Collected data
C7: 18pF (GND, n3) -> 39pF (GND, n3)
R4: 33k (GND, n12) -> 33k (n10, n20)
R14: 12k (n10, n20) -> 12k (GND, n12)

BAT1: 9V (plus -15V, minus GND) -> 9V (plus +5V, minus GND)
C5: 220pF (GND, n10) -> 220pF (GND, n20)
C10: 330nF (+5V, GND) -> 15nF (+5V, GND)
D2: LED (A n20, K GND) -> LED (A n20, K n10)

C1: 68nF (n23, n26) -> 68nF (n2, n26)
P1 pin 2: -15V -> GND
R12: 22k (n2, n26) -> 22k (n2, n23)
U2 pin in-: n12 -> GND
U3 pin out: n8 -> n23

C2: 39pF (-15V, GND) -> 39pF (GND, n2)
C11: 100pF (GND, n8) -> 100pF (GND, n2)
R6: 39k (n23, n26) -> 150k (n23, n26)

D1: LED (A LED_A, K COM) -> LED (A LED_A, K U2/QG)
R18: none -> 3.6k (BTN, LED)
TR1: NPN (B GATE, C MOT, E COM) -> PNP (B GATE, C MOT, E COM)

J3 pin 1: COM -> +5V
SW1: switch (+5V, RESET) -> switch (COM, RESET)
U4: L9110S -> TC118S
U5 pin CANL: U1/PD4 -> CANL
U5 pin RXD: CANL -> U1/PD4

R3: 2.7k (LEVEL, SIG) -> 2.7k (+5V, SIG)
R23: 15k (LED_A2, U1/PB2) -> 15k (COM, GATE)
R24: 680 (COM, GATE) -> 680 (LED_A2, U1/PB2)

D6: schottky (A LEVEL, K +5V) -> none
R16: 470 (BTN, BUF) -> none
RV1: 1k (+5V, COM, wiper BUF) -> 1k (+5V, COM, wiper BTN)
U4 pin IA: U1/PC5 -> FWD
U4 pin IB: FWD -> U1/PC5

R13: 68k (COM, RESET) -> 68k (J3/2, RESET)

◆ **Exercise objective**: In the entries above, find each line with the word "GATE" and copy it.

◆ **Task output**:
TR1: NPN (B GATE, C MOT, E COM) -> PNP (B GATE, C MOT, E COM)
R23: 15k (LED_A2, U1/PB2) -> 15k (COM, GATE)
R24: 680 (COM, GATE) -> 680 (LED_A2, U1/PB2)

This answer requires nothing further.